** Directions for this task **
Give back all the records exactly, keeping every line whole.

** Records shown **

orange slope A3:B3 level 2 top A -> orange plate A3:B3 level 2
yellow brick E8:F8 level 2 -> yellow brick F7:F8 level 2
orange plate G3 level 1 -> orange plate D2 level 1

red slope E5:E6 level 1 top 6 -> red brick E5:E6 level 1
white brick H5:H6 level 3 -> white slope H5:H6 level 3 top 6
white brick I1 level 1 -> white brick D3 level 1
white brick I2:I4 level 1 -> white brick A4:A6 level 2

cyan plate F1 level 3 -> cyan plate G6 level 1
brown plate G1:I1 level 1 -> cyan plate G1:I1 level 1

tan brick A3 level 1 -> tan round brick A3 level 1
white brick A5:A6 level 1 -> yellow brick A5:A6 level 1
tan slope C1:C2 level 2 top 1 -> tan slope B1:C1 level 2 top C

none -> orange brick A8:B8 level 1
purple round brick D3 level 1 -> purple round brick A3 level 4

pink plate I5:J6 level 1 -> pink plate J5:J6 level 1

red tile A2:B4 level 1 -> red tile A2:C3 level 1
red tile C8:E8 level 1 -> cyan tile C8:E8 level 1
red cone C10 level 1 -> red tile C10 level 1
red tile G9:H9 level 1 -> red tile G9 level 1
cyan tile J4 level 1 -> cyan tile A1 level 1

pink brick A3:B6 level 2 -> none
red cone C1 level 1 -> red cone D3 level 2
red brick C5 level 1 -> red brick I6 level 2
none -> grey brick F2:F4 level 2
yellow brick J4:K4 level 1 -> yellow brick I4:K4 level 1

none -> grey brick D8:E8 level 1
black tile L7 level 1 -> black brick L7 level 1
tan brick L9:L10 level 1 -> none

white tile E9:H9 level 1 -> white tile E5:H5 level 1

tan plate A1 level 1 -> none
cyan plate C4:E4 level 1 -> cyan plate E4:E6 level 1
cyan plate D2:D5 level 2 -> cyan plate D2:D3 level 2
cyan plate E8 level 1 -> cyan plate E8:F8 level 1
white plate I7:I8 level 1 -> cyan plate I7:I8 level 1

** Worked solution **
orange slope A3:B3 level 2 top A -> orange plate A3:B3 level 2
yellow brick E8:F8 level 2 -> yellow brick F7:F8 level 2
orange plate G3 level 1 -> orange plate D2 level 1

red slope E5:E6 level 1 top 6 -> red brick E5:E6 level 1
white brick H5:H6 level 3 -> white slope H5:H6 level 3 top 6
white brick I1 level 1 -> white brick D3 level 1
white brick I2:I4 level 1 -> white brick A4:A6 level 2

cyan plate F1 level 3 -> cyan plate G6 level 1
brown plate G1:I1 level 1 -> cyan plate G1:I1 level 1

tan brick A3 level 1 -> tan round brick A3 level 1
white brick A5:A6 level 1 -> yellow brick A5:A6 level 1
tan slope C1:C2 level 2 top 1 -> tan slope B1:C1 level 2 top C

none -> orange brick A8:B8 level 1
purple round brick D3 level 1 -> purple round brick A3 level 4

pink plate I5:J6 level 1 -> pink plate J5:J6 level 1

red tile A2:B4 level 1 -> red tile A2:C3 level 1
red tile C8:E8 level 1 -> cyan tile C8:E8 level 1
red cone C10 level 1 -> red tile C10 level 1
red tile G9:H9 level 1 -> red tile G9 level 1
cyan tile J4 level 1 -> cyan tile A1 level 1

pink brick A3:B6 level 2 -> none
red cone C1 level 1 -> red cone D3 level 2
red brick C5 level 1 -> red brick I6 level 2
none -> grey brick F2:F4 level 2
yellow brick J4:K4 level 1 -> yellow brick I4:K4 level 1

none -> grey brick D8:E8 level 1
black tile L7 level 1 -> black brick L7 level 1
tan brick L9:L10 level 1 -> none

white tile E9:H9 level 1 -> white tile E5:H5 level 1

tan plate A1 level 1 -> none
cyan plate C4:E4 level 1 -> cyan plate E4:E6 level 1
cyan plate D2:D5 level 2 -> cyan plate D2:D3 level 2
cyan plate E8 level 1 -> cyan plate E8:F8 level 1
white plate I7:I8 level 1 -> cyan plate I7:I8 level 1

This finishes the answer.